### Task:
Using the records below, write out only the lines from the line containing "What can you" up to and including the line containing "Objects in satellite", exactly, with no pictures.

============================================================

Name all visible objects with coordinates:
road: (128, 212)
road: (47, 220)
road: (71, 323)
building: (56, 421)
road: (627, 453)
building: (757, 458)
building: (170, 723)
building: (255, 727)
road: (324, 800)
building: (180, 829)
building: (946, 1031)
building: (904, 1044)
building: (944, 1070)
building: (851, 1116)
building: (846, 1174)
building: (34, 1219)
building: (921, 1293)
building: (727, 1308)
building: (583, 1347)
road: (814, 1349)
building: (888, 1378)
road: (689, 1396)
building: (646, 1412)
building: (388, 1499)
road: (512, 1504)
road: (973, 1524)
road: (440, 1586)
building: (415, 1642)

============================================================

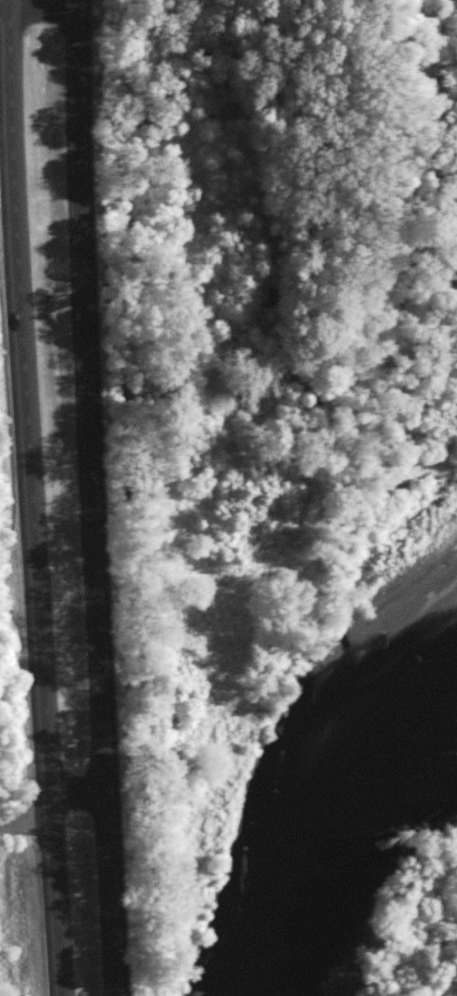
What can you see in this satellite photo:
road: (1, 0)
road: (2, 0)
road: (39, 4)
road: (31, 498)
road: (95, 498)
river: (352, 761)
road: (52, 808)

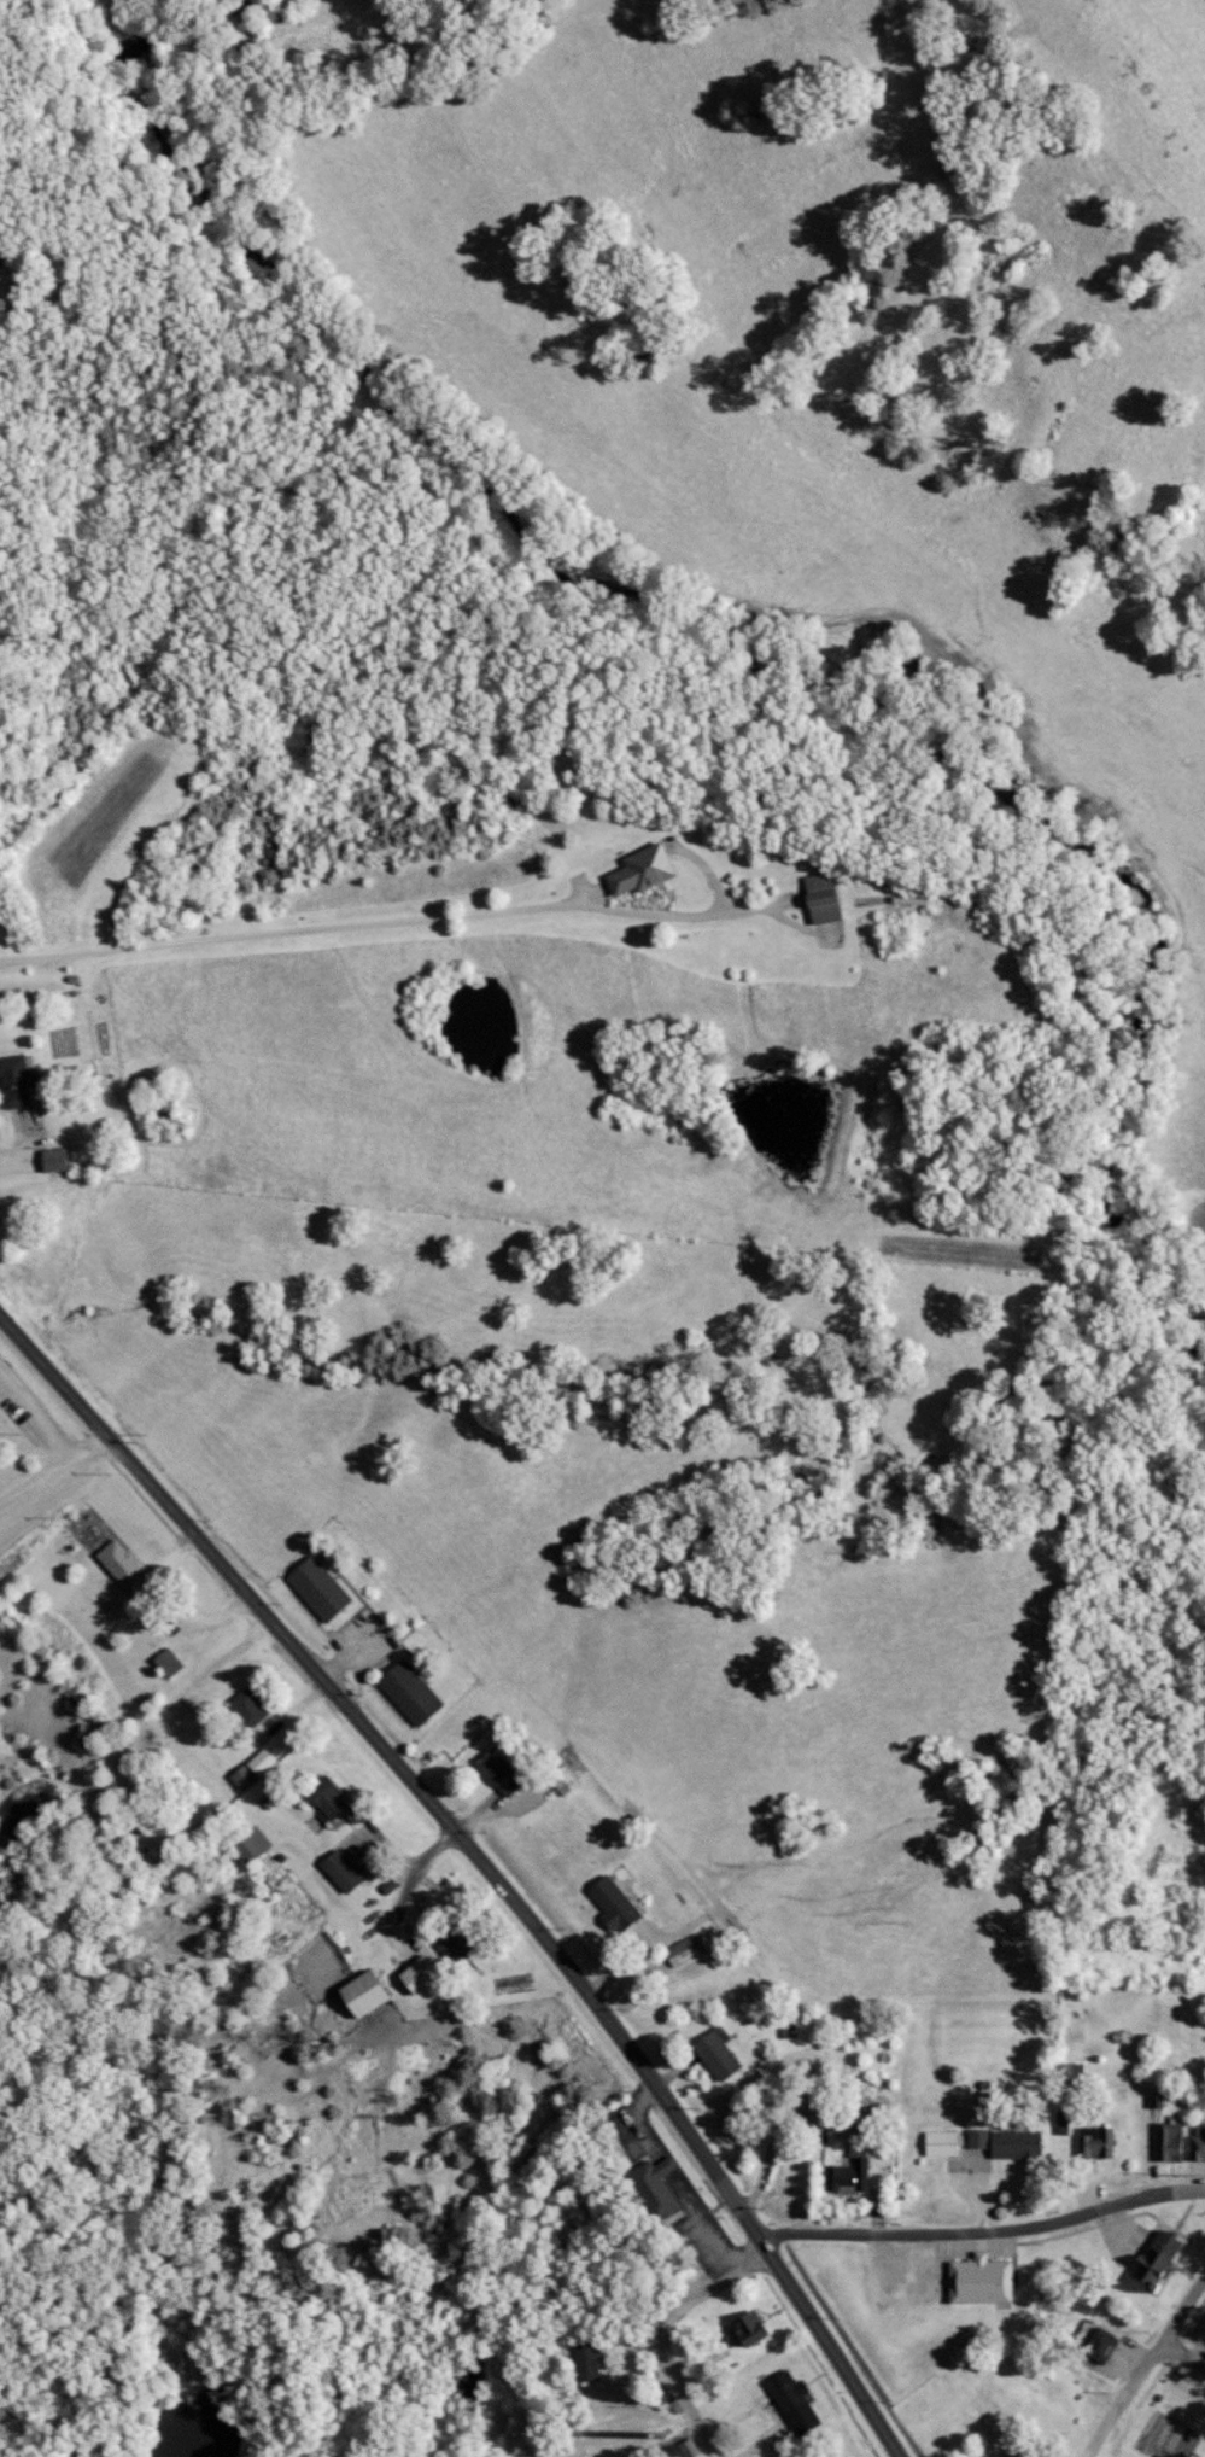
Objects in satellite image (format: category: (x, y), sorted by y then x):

============================================================

### Solution for this exercise:
What can you see in this satellite photo:
road: (1, 0)
road: (2, 0)
road: (39, 4)
road: (31, 498)
road: (95, 498)
river: (352, 761)
road: (52, 808)

Objects in satellite image (format: category: (x, y), sorted by y then x):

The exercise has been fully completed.